* Source material *

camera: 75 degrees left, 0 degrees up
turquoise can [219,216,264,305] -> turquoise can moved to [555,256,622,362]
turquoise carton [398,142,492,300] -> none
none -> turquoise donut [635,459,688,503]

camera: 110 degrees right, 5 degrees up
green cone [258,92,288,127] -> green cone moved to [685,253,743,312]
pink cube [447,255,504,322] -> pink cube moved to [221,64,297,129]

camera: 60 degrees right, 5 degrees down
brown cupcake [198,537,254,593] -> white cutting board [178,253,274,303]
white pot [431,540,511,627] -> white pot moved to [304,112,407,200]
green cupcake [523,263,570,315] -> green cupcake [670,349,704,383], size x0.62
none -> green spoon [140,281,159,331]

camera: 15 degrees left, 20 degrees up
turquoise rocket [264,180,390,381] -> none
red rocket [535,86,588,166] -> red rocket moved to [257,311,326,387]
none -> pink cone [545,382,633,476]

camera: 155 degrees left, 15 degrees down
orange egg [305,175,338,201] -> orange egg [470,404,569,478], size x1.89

* What you will do *
Produce a verbatim copy of all the material.

* Worked solution *
camera: 75 degrees left, 0 degrees up
turquoise can [219,216,264,305] -> turquoise can moved to [555,256,622,362]
turquoise carton [398,142,492,300] -> none
none -> turquoise donut [635,459,688,503]

camera: 110 degrees right, 5 degrees up
green cone [258,92,288,127] -> green cone moved to [685,253,743,312]
pink cube [447,255,504,322] -> pink cube moved to [221,64,297,129]

camera: 60 degrees right, 5 degrees down
brown cupcake [198,537,254,593] -> white cutting board [178,253,274,303]
white pot [431,540,511,627] -> white pot moved to [304,112,407,200]
green cupcake [523,263,570,315] -> green cupcake [670,349,704,383], size x0.62
none -> green spoon [140,281,159,331]

camera: 15 degrees left, 20 degrees up
turquoise rocket [264,180,390,381] -> none
red rocket [535,86,588,166] -> red rocket moved to [257,311,326,387]
none -> pink cone [545,382,633,476]

camera: 155 degrees left, 15 degrees down
orange egg [305,175,338,201] -> orange egg [470,404,569,478], size x1.89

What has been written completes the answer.